For the entries below, repeat exactly each line starting with the one that contains "C2: 680nF (-5V, BUF) -> 680nF (-5V, GND)" and going on through the one that contains "TH1: 47k (+12V, SRC) -> 100k (+12V, SRC)", and no others.

━━ RECORDS FOR THIS EXERCISE ━━

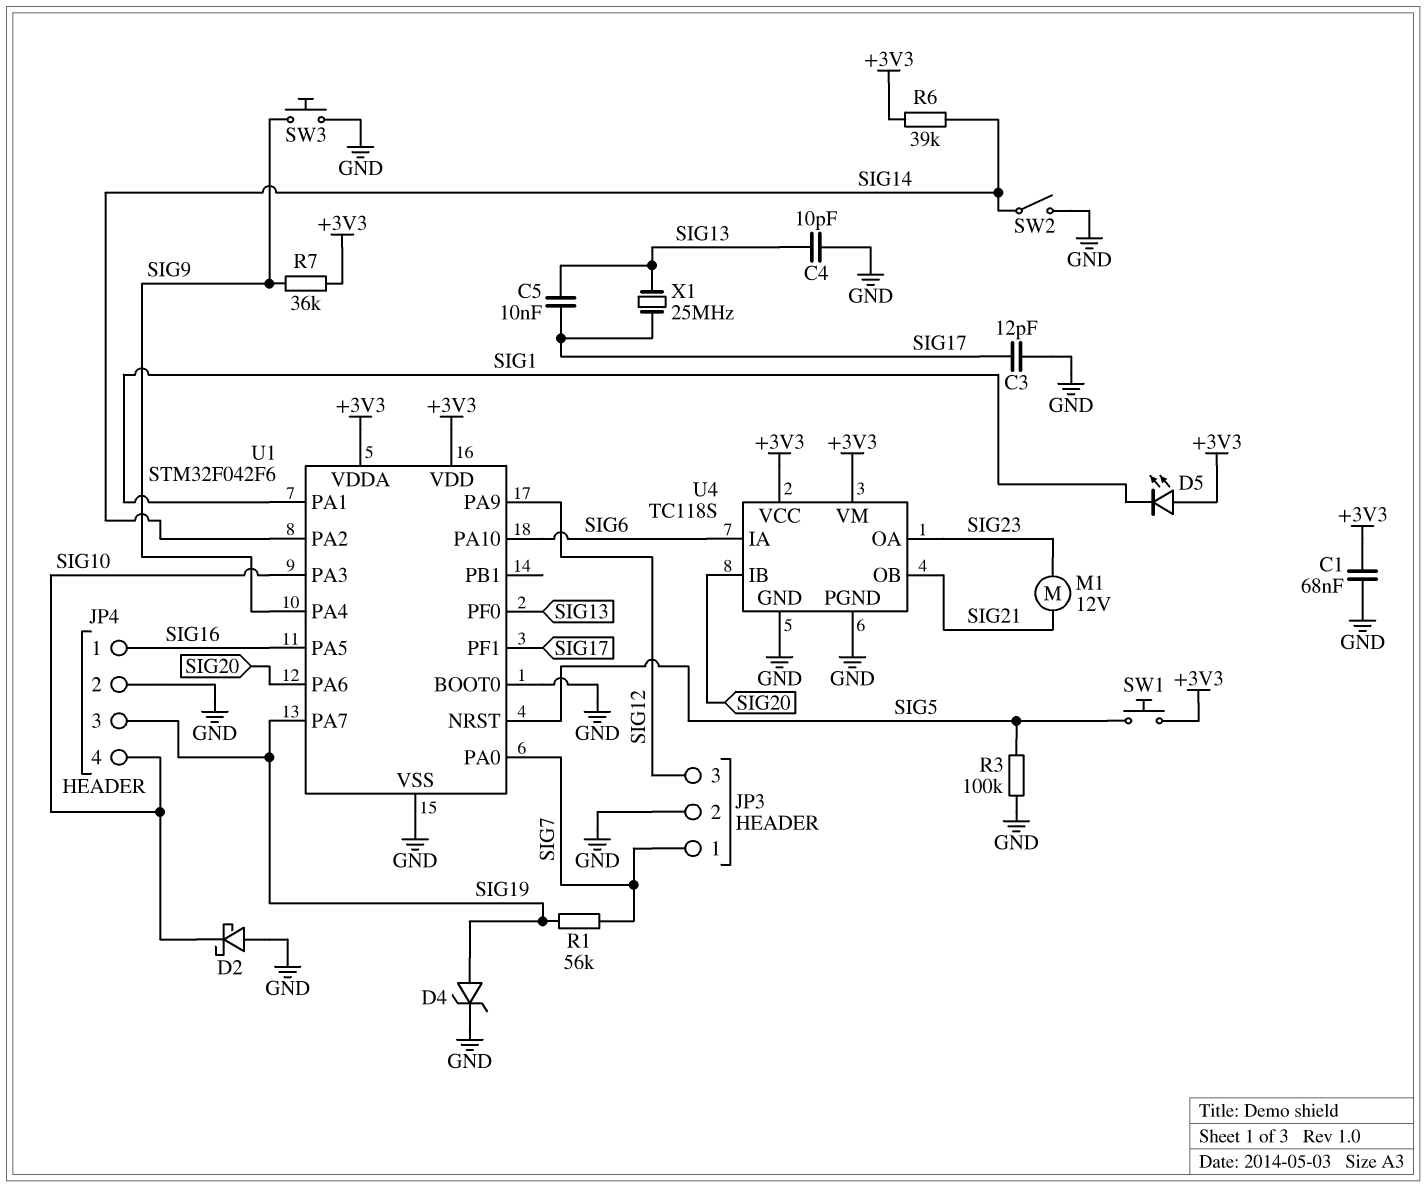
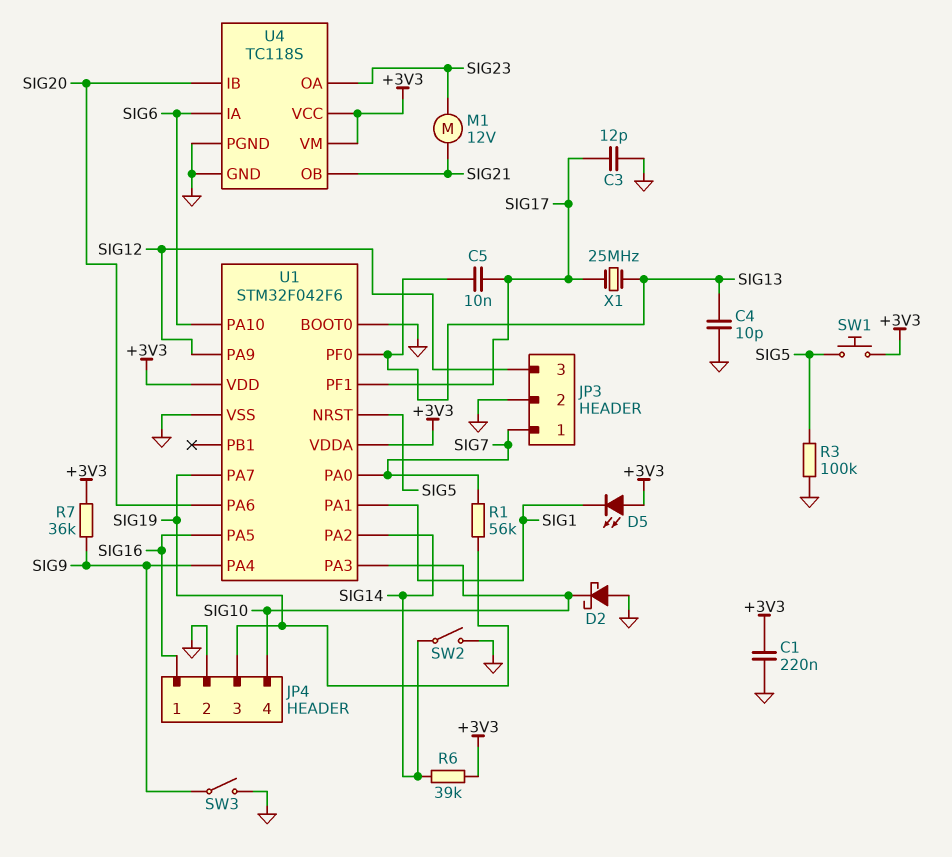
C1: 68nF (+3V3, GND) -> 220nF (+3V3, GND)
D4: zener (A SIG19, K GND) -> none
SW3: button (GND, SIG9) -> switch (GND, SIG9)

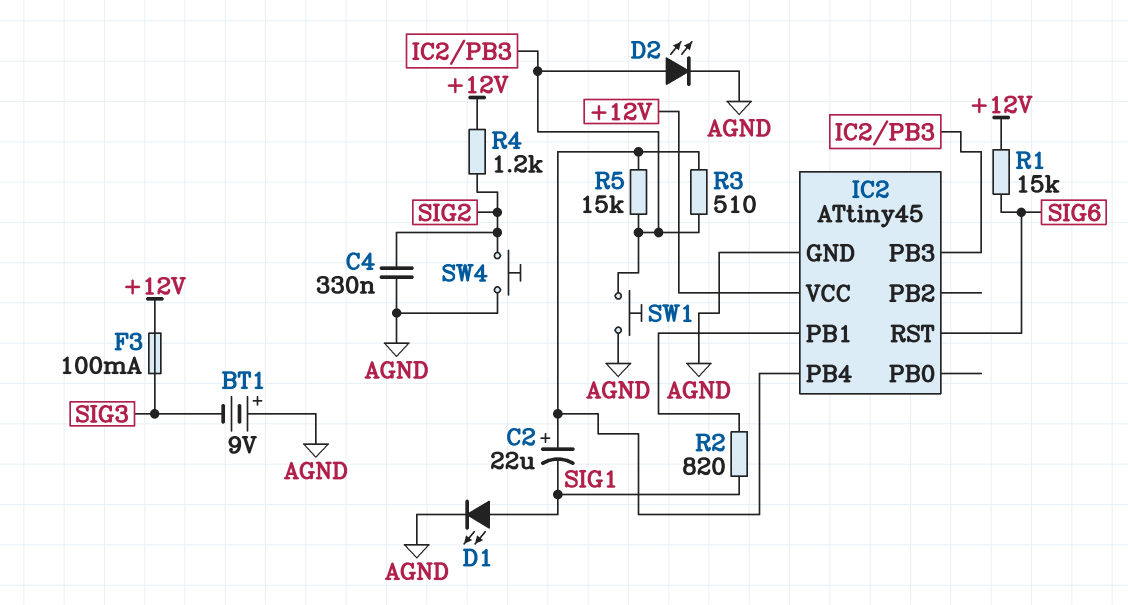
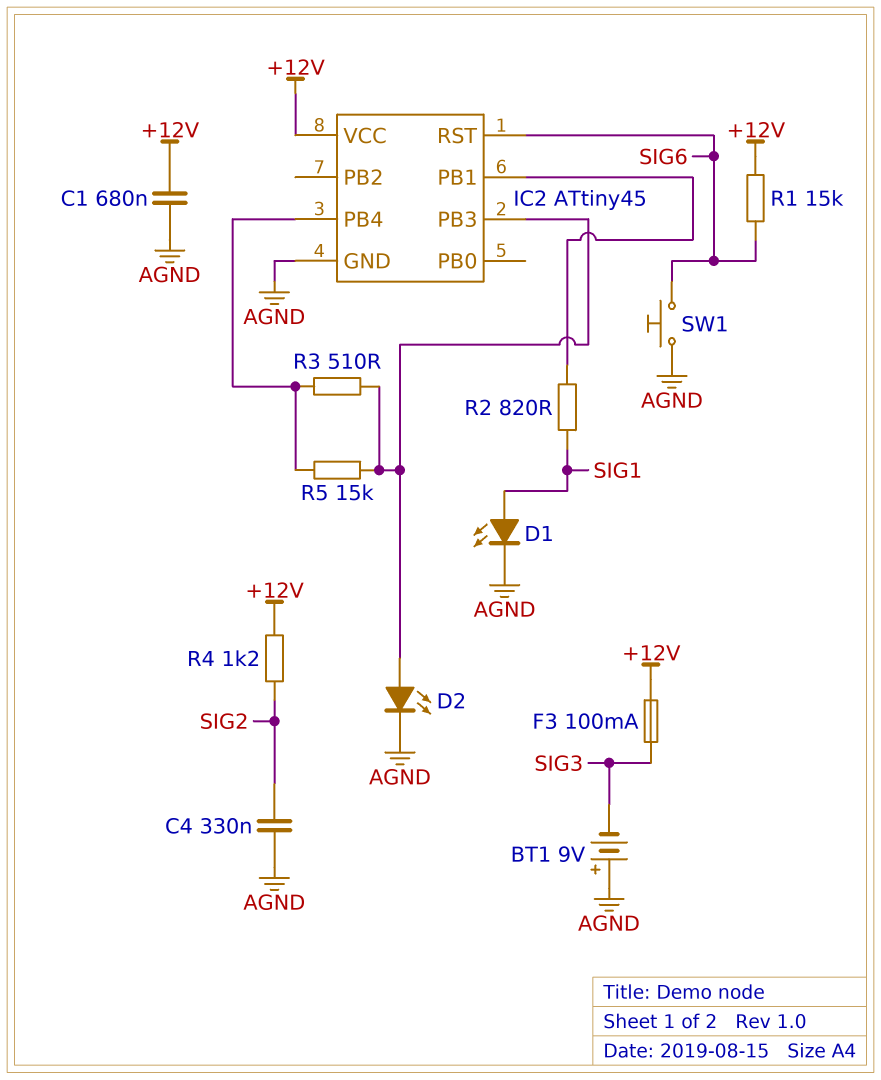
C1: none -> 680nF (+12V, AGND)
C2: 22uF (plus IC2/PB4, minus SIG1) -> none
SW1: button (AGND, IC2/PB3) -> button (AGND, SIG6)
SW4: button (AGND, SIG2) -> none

━━━
━━ RECORDS FOR THIS EXERCISE ━━

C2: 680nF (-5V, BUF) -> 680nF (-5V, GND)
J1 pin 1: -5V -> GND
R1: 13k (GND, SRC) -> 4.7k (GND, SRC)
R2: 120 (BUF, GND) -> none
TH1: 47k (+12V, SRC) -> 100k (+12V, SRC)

━━━

_RESPONSE TO THIS TASK_
C2: 680nF (-5V, BUF) -> 680nF (-5V, GND)
J1 pin 1: -5V -> GND
R1: 13k (GND, SRC) -> 4.7k (GND, SRC)
R2: 120 (BUF, GND) -> none
TH1: 47k (+12V, SRC) -> 100k (+12V, SRC)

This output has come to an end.